> **ACTIVITY**
Your job is to set down the stretch of entries that opens with the line containing "(408, 323) = (216, 392): grey" and closes with the line containing "(454, 168) = (784, 531): none -> red trophy". Keep both end lines, copy each exactly, and add nothing.

── DATA LISTING

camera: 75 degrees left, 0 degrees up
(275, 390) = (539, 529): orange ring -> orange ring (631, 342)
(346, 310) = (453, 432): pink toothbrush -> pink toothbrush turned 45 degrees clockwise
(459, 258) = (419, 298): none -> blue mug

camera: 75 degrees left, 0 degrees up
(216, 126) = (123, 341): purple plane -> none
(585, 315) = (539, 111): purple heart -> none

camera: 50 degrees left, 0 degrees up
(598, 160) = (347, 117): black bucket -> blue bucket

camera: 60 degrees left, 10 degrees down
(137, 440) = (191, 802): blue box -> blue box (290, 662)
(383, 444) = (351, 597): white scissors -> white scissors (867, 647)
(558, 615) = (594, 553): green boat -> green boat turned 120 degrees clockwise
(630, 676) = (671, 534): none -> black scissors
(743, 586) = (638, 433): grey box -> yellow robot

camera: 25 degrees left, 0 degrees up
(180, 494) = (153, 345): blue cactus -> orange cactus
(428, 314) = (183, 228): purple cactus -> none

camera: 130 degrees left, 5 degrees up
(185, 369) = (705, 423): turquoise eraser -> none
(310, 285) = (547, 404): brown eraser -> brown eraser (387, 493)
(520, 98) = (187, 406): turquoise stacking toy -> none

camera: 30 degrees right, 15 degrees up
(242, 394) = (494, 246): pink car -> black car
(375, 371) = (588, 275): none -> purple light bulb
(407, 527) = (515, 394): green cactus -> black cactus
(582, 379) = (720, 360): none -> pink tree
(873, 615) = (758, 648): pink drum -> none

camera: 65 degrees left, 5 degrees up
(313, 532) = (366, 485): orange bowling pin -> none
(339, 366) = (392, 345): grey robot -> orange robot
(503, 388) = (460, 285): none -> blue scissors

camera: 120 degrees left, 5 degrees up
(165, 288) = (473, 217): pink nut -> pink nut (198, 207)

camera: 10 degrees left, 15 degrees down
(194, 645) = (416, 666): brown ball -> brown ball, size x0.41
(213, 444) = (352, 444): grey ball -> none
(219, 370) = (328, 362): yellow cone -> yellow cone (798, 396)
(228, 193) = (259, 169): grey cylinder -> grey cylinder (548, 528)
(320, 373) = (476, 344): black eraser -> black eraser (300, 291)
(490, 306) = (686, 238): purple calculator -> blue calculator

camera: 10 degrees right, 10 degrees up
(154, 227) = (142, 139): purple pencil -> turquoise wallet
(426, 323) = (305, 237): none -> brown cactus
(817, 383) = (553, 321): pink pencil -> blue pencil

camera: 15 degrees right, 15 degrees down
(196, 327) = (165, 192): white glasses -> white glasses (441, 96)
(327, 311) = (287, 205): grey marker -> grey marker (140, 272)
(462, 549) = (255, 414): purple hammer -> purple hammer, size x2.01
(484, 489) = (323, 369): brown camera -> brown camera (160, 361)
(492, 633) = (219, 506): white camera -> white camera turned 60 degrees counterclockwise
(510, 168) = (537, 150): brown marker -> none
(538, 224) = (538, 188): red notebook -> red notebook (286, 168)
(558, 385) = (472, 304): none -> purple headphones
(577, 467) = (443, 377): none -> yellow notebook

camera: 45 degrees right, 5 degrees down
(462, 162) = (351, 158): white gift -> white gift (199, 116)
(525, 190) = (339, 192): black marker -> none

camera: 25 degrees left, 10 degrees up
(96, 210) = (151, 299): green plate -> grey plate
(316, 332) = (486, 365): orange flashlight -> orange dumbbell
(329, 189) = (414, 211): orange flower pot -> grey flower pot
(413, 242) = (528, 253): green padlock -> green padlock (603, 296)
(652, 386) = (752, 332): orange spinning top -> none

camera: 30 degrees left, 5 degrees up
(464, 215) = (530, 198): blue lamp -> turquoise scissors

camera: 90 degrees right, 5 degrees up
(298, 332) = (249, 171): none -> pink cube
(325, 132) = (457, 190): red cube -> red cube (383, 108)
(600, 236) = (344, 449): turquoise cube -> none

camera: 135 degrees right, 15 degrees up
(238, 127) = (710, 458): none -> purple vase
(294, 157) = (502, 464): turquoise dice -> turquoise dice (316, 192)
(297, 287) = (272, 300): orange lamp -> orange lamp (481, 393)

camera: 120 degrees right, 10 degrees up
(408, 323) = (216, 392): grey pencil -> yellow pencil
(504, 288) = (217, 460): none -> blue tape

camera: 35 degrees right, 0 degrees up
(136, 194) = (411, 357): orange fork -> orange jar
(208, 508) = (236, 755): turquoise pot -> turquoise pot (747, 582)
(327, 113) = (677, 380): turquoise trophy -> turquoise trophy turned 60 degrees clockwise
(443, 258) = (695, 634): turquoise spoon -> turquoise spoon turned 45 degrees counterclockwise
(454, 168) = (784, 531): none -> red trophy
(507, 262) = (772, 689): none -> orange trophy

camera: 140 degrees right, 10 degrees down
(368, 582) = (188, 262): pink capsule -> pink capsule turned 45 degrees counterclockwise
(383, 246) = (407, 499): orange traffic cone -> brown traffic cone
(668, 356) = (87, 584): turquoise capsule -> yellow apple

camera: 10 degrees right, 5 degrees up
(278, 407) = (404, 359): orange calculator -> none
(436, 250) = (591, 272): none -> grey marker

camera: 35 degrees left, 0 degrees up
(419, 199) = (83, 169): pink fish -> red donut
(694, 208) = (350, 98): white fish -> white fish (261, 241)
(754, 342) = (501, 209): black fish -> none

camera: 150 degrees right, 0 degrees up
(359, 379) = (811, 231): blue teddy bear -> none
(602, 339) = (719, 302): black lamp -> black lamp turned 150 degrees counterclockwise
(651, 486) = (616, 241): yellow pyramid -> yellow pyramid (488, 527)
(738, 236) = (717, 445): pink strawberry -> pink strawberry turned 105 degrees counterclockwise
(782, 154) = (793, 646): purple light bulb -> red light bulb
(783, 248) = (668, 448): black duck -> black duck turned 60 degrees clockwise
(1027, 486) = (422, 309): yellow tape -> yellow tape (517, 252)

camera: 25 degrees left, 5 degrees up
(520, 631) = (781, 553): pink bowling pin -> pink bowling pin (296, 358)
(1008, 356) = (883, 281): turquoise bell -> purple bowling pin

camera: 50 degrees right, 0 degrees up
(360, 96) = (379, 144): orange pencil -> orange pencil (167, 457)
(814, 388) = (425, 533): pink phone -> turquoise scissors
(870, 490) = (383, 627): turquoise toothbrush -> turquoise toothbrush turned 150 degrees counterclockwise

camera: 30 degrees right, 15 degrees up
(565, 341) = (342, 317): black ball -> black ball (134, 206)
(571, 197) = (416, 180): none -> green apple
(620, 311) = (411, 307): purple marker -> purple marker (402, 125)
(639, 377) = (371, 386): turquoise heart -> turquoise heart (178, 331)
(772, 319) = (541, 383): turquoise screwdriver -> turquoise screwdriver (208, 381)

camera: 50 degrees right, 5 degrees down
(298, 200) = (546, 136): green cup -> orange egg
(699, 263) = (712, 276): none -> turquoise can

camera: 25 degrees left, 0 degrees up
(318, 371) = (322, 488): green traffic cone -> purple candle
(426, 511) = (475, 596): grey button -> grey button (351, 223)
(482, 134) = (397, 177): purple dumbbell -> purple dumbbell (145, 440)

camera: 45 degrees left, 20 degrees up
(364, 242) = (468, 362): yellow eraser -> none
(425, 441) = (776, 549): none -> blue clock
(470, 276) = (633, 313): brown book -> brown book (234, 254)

────

> **WORKED SOLUTION**
(408, 323) = (216, 392): grey pencil -> yellow pencil
(504, 288) = (217, 460): none -> blue tape

camera: 35 degrees right, 0 degrees up
(136, 194) = (411, 357): orange fork -> orange jar
(208, 508) = (236, 755): turquoise pot -> turquoise pot (747, 582)
(327, 113) = (677, 380): turquoise trophy -> turquoise trophy turned 60 degrees clockwise
(443, 258) = (695, 634): turquoise spoon -> turquoise spoon turned 45 degrees counterclockwise
(454, 168) = (784, 531): none -> red trophy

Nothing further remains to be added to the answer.